--- Dataset entries ---

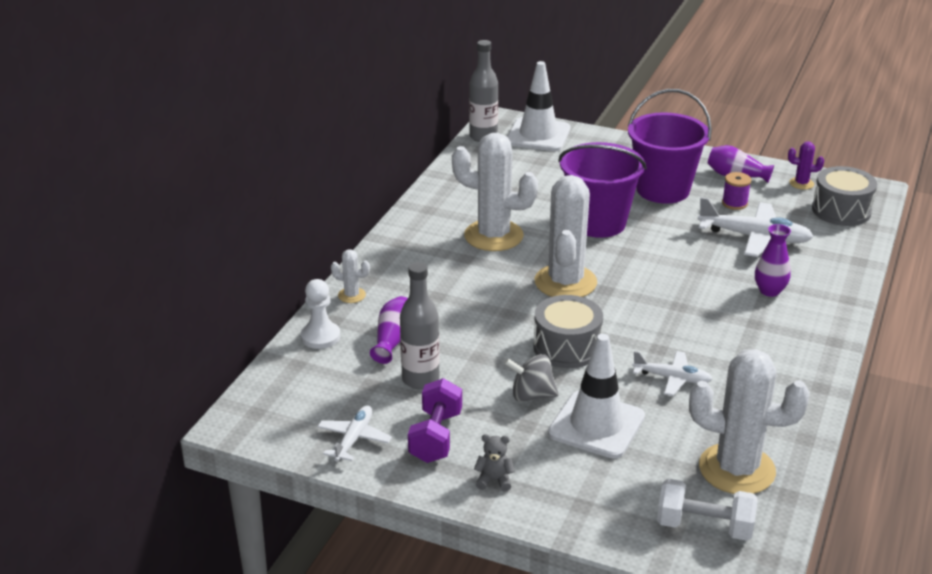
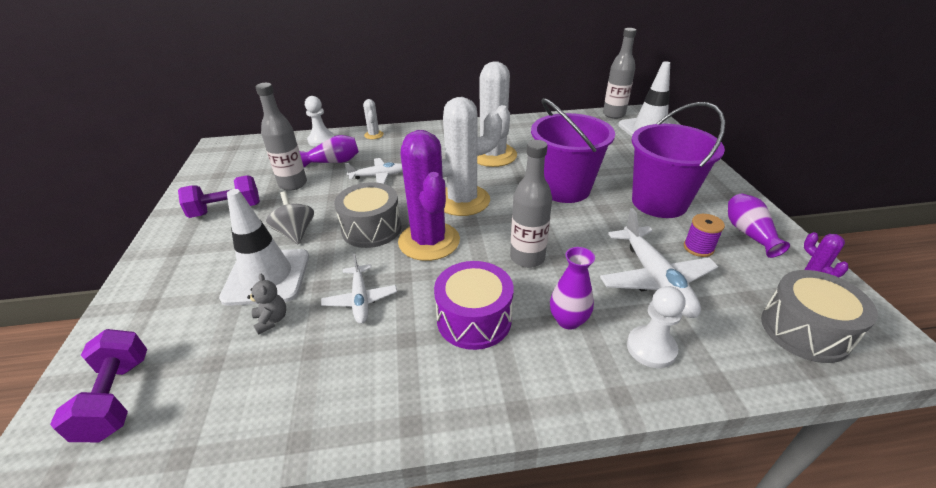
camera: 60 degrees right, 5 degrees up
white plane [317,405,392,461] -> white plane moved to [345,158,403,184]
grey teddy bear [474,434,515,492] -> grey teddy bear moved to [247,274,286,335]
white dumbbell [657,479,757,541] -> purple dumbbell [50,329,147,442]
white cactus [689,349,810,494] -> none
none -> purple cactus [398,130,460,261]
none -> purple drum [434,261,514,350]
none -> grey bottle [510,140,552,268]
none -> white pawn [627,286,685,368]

---
--- Dataset entries ---

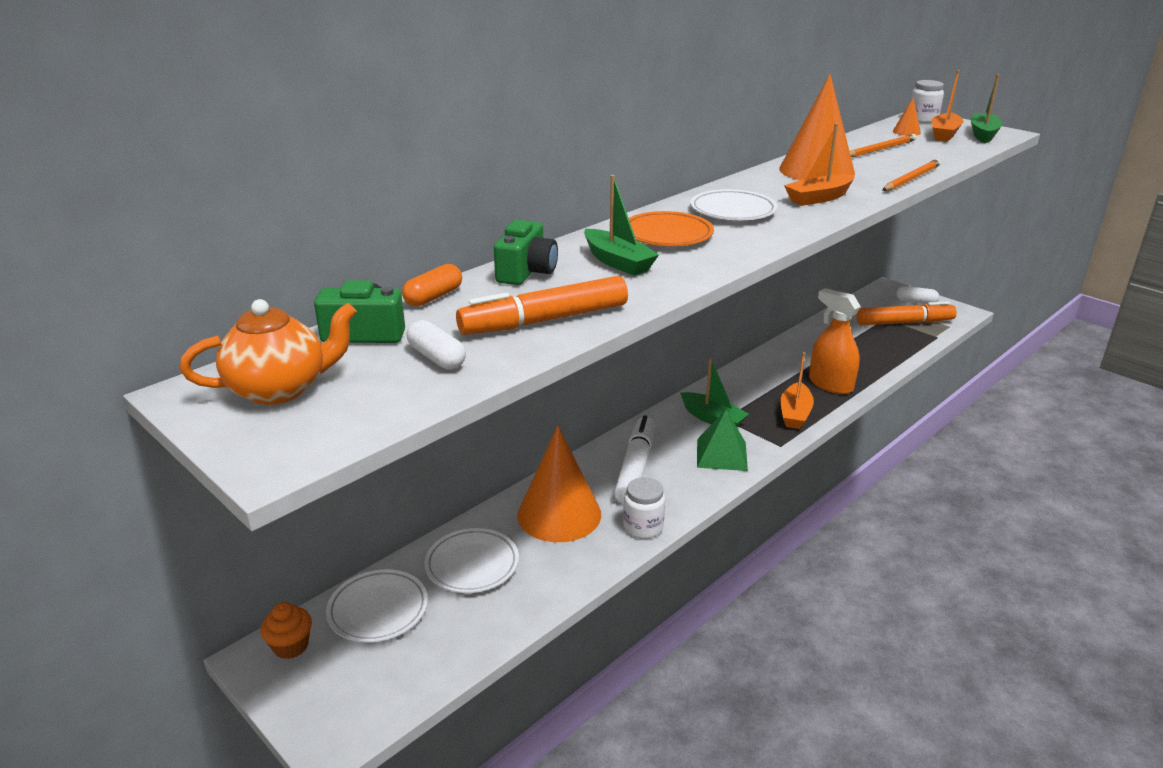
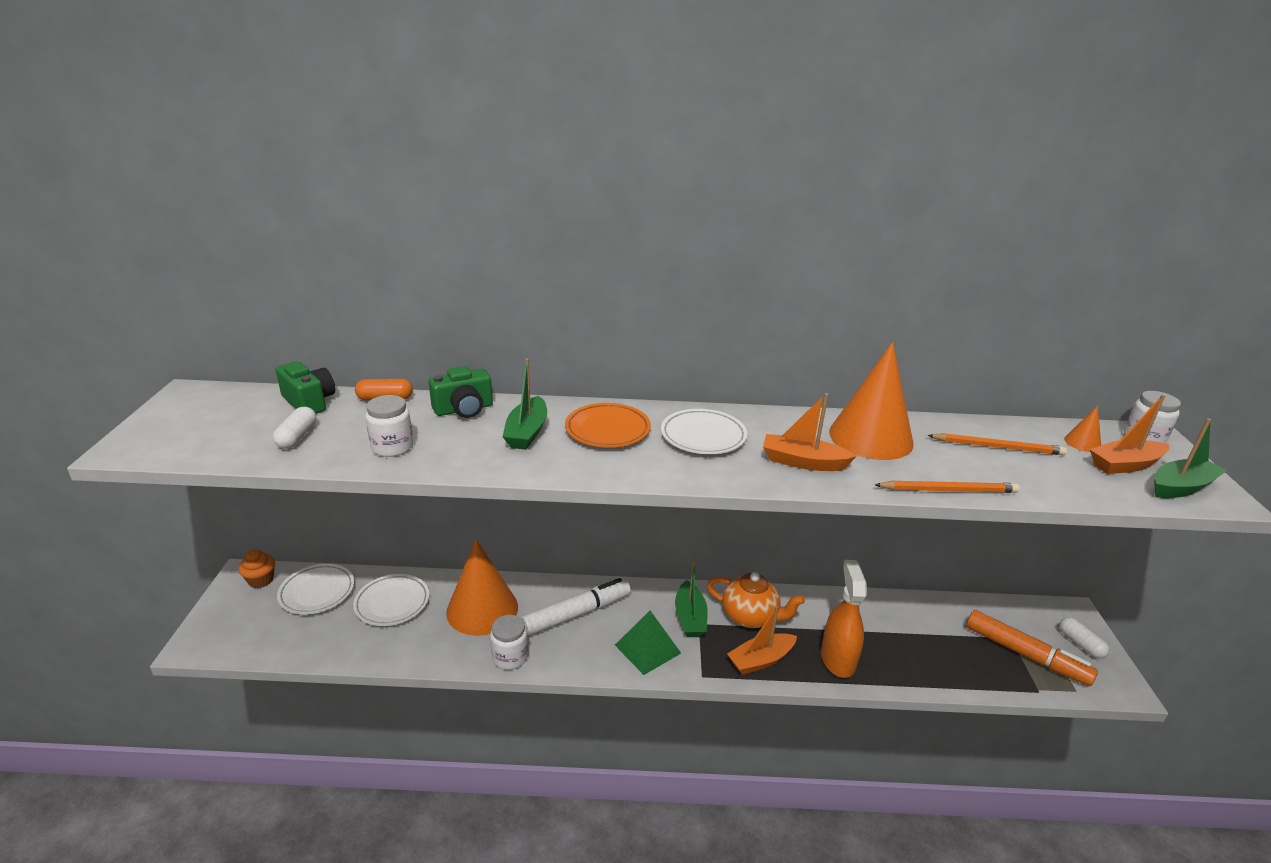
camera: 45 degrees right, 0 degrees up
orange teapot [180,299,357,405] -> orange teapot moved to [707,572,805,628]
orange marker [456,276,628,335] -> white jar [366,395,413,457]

---

— Task to carry out —
Once you find the line with "white plane [317,405,392,461]" in the entries above, output it and each line after it up to and including the line with "none -> white pawn [627,286,685,368]", and nothing else.

— Answer to this exercise —
white plane [317,405,392,461] -> white plane moved to [345,158,403,184]
grey teddy bear [474,434,515,492] -> grey teddy bear moved to [247,274,286,335]
white dumbbell [657,479,757,541] -> purple dumbbell [50,329,147,442]
white cactus [689,349,810,494] -> none
none -> purple cactus [398,130,460,261]
none -> purple drum [434,261,514,350]
none -> grey bottle [510,140,552,268]
none -> white pawn [627,286,685,368]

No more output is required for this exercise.